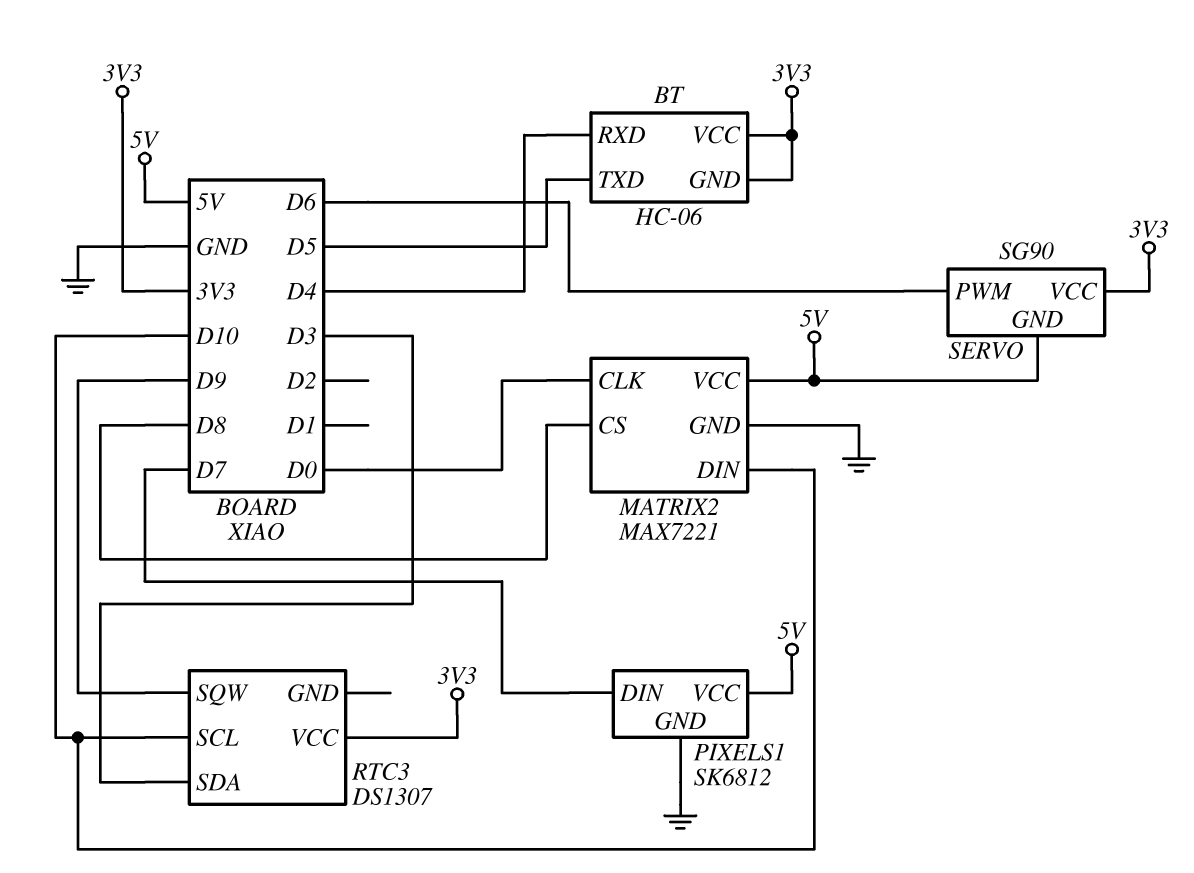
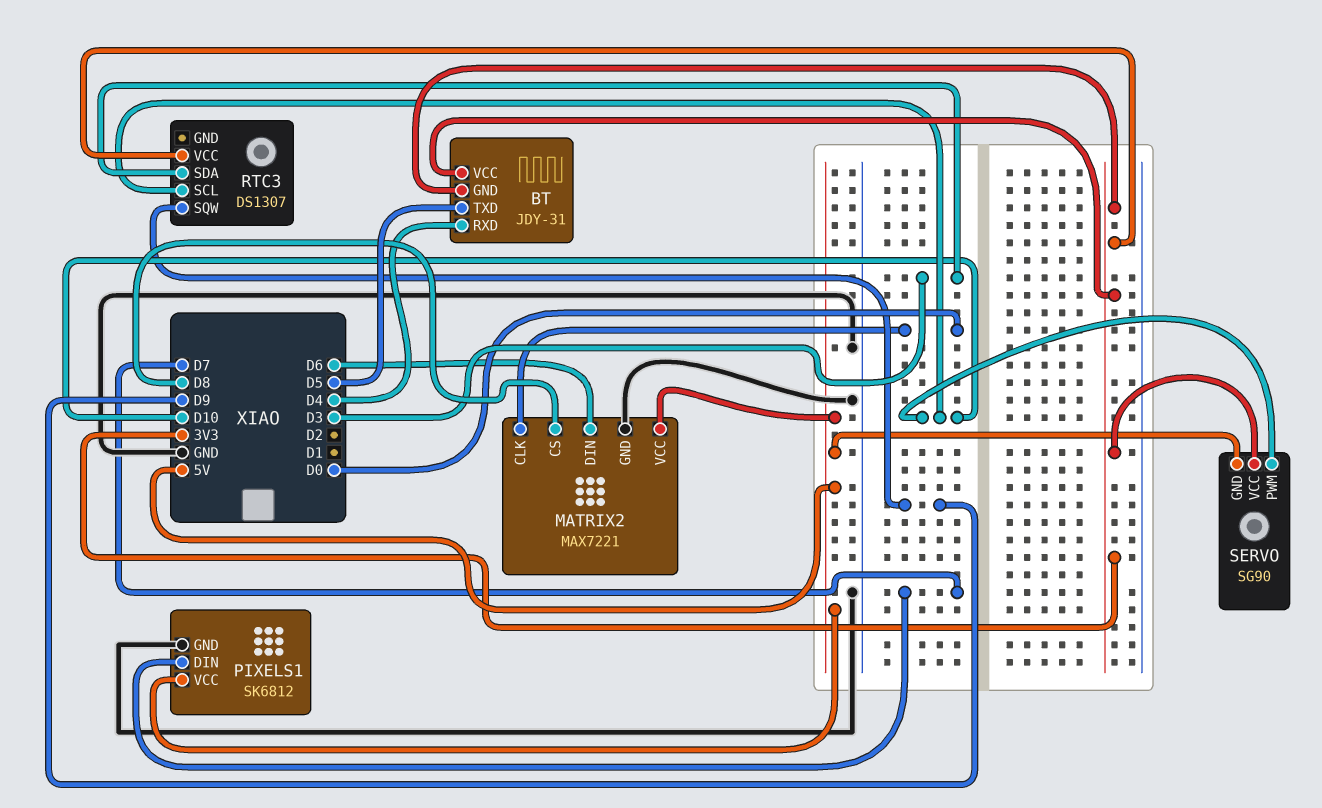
BT: HC-06 -> JDY-31
MATRIX2 pin DIN: D10 -> D6
SERVO pin PWM: D6 -> D10

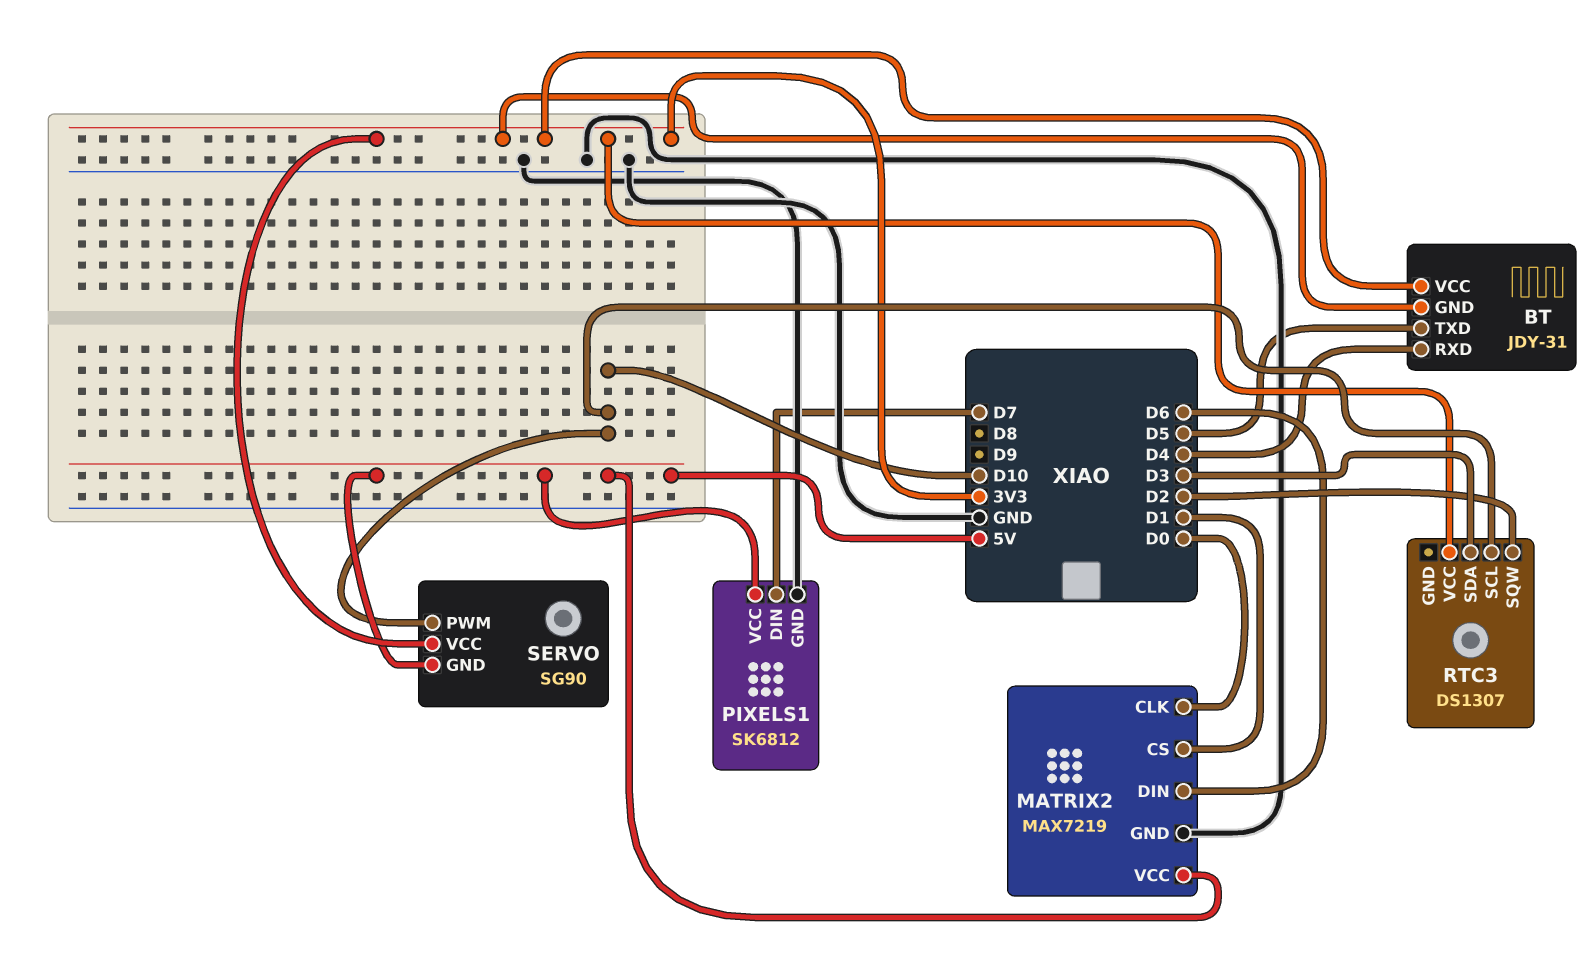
MATRIX2: MAX7221 -> MAX7219
MATRIX2 pin CS: D8 -> D1
RTC3 pin SQW: D9 -> D2

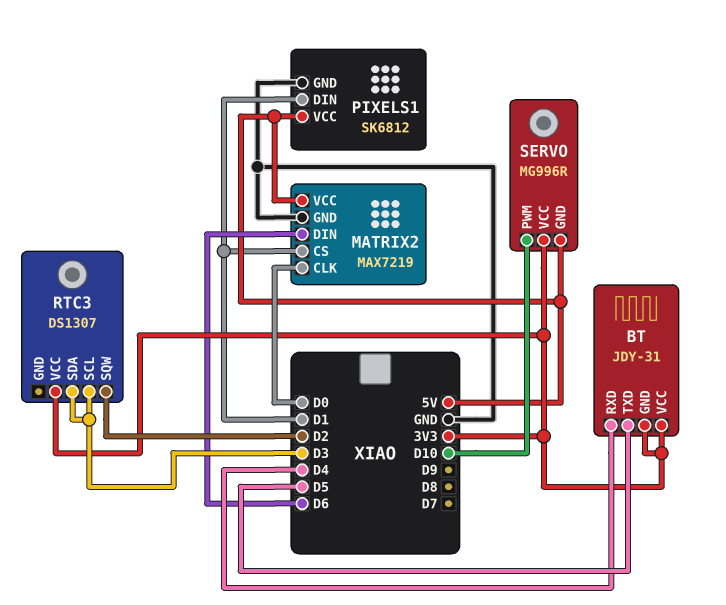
PIXELS1 pin DIN: D7 -> D1
RTC3 pin SCL: D10 -> D3
SERVO: SG90 -> MG996R

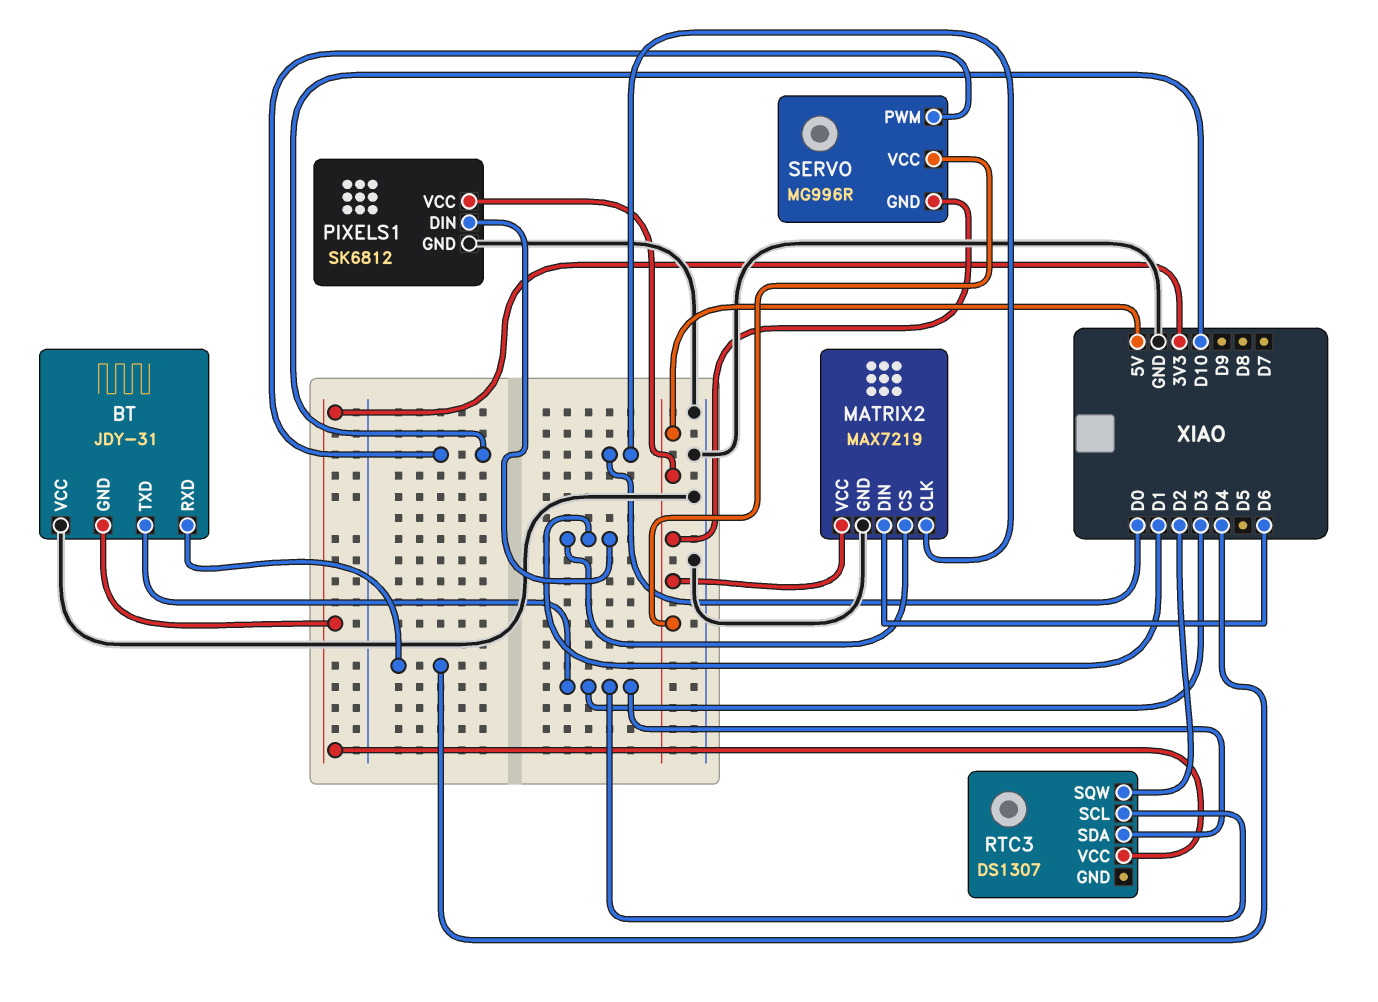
BT pin TXD: D5 -> D3
BT pin VCC: 3V3 -> GND
SERVO pin VCC: 3V3 -> 5V

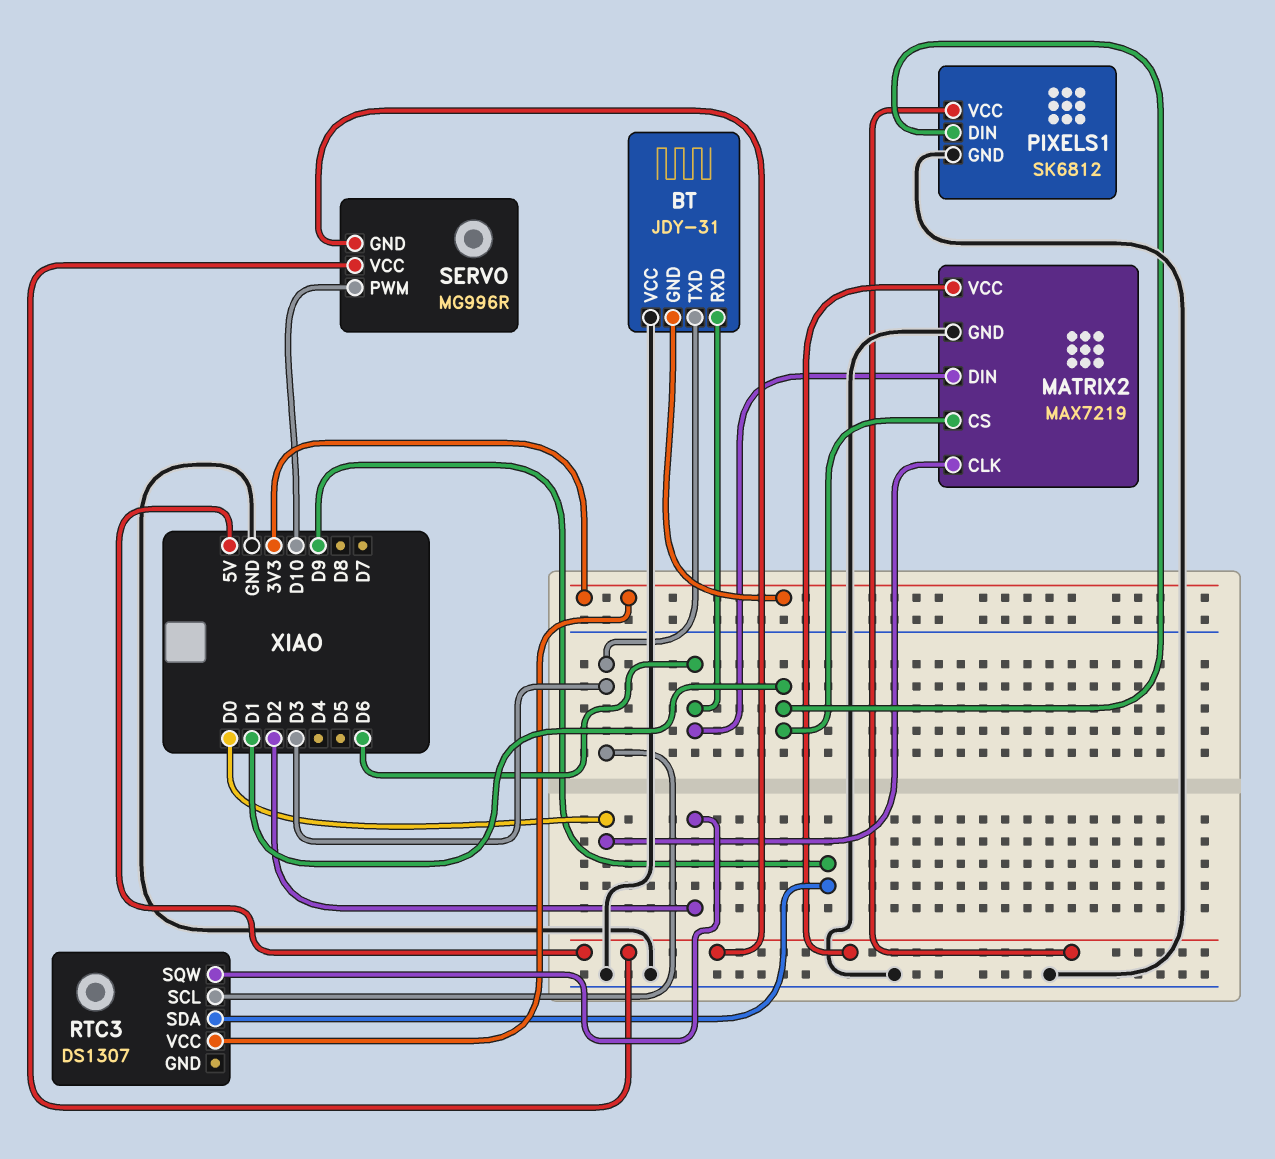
BT pin RXD: D4 -> D6
RTC3 pin SDA: D3 -> D9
__________
TASK ITEM:
Write out exactly, and nothing more than, the lines of the entries above from the line containing "RTC3 pin SCL: D10 -> D3" through the final line; omit any pictures.

RESULT OF THIS EXERCISE:
RTC3 pin SCL: D10 -> D3
SERVO: SG90 -> MG996R

BT pin TXD: D5 -> D3
BT pin VCC: 3V3 -> GND
SERVO pin VCC: 3V3 -> 5V

BT pin RXD: D4 -> D6
RTC3 pin SDA: D3 -> D9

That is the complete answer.